» What is being asked: Rewrite the data below with every "counterclockwise" changed to "anticlockwise" and every other line unchanged. Omit the pictures.

» Given data:
-------

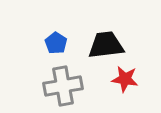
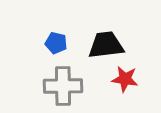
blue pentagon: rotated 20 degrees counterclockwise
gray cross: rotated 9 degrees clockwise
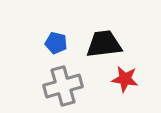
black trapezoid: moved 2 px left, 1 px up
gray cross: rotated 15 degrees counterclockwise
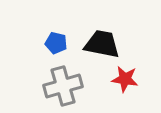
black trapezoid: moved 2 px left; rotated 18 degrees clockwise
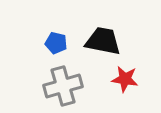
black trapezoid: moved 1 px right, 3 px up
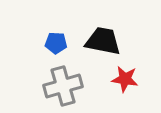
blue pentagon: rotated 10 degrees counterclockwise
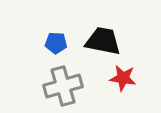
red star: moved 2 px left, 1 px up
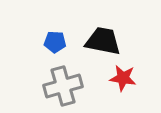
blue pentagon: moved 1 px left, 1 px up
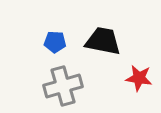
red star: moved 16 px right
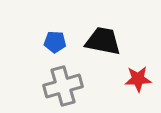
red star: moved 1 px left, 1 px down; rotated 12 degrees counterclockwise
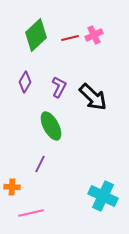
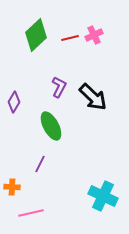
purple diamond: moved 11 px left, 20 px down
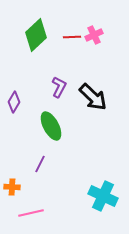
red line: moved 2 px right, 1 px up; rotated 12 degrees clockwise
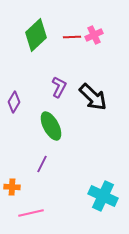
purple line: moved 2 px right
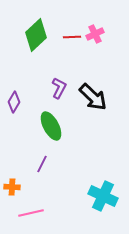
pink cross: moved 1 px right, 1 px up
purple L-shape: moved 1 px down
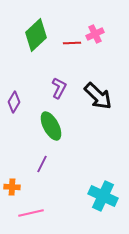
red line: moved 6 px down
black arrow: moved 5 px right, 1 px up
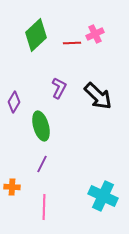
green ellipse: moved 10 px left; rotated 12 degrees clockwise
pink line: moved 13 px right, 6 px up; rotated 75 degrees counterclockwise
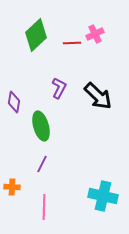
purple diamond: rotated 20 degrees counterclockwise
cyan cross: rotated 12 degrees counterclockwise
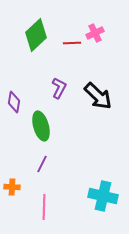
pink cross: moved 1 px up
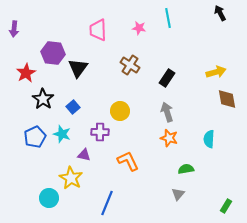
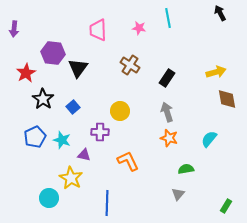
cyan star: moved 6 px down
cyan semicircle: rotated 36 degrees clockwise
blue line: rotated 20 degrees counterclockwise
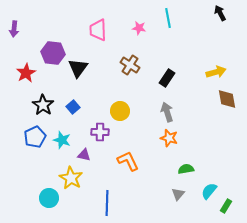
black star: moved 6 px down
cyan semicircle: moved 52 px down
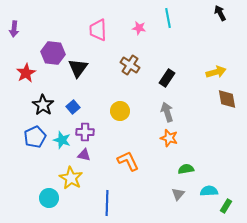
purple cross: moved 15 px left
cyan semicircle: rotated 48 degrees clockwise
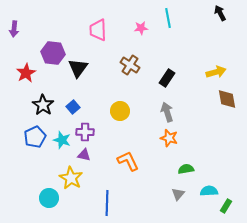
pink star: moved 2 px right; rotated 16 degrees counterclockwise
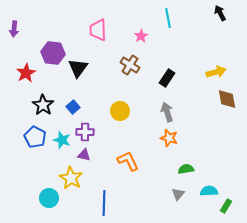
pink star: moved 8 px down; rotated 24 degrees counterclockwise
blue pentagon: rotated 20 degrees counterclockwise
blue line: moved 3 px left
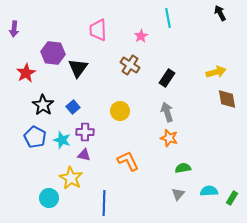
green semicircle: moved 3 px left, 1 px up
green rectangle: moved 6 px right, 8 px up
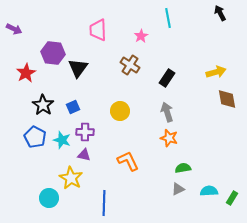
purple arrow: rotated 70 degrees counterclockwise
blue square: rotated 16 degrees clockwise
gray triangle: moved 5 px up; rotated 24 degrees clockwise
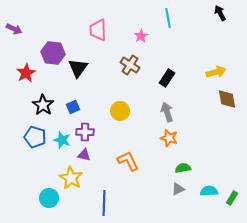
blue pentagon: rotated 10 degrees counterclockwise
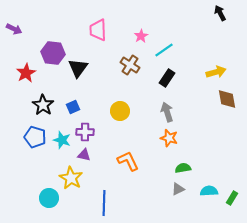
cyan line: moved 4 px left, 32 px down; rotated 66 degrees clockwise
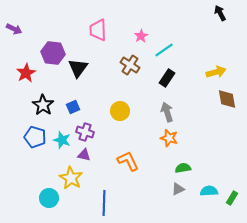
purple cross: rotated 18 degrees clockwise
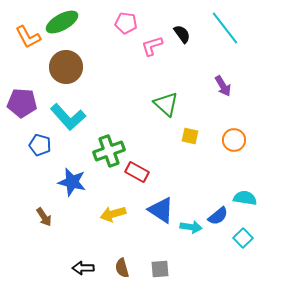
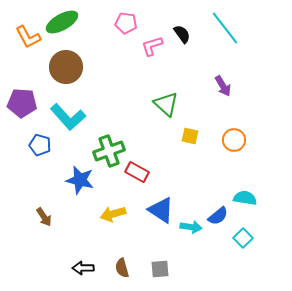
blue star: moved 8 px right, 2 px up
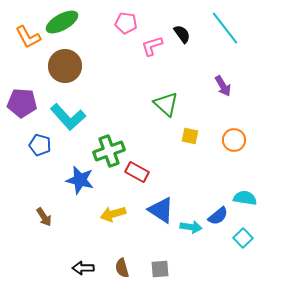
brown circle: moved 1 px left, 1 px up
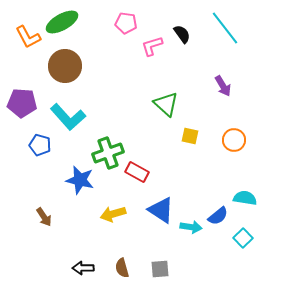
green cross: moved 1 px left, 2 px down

-------

» Answer in full:
blue pentagon: rotated 20 degrees anticlockwise
gray cross: rotated 9 degrees clockwise
black trapezoid: moved 2 px left, 1 px up
gray cross: rotated 15 degrees anticlockwise
black trapezoid: moved 2 px left; rotated 18 degrees clockwise
black trapezoid: moved 1 px right, 3 px up
blue pentagon: rotated 10 degrees anticlockwise
red star: moved 2 px left, 1 px up
blue pentagon: moved 1 px left, 1 px up
red star: moved 16 px right
red star: moved 1 px left, 1 px down; rotated 12 degrees anticlockwise
purple diamond: moved 11 px left, 20 px down
red line: moved 2 px right, 1 px up; rotated 12 degrees clockwise
purple line: moved 2 px right
pink cross: moved 1 px right, 1 px up
purple L-shape: moved 1 px down
red line: moved 6 px down
black arrow: moved 5 px right, 1 px up
green ellipse: moved 10 px left; rotated 12 degrees clockwise
pink line: moved 13 px right, 6 px up; rotated 75 degrees anticlockwise
purple diamond: rotated 20 degrees anticlockwise
cyan cross: rotated 12 degrees anticlockwise
pink cross: moved 1 px up
cyan star: moved 6 px down
cyan semicircle: rotated 36 degrees clockwise
blue line: rotated 20 degrees anticlockwise
black star: moved 6 px down
cyan semicircle: moved 52 px down
purple cross: moved 15 px left
cyan semicircle: rotated 48 degrees clockwise
pink star: moved 2 px right; rotated 16 degrees anticlockwise
pink star: moved 8 px down; rotated 24 degrees anticlockwise
blue pentagon: rotated 20 degrees anticlockwise
blue line: moved 3 px left
green semicircle: moved 3 px left, 1 px up
green rectangle: moved 6 px right, 8 px up
purple arrow: rotated 70 degrees anticlockwise
blue square: rotated 16 degrees clockwise
gray triangle: moved 5 px up; rotated 24 degrees clockwise
blue pentagon: rotated 10 degrees anticlockwise
cyan line: moved 4 px left, 32 px down; rotated 66 degrees clockwise
purple cross: rotated 18 degrees clockwise
blue star: moved 8 px right, 2 px up
brown circle: moved 1 px left, 1 px up
green cross: moved 1 px left, 2 px down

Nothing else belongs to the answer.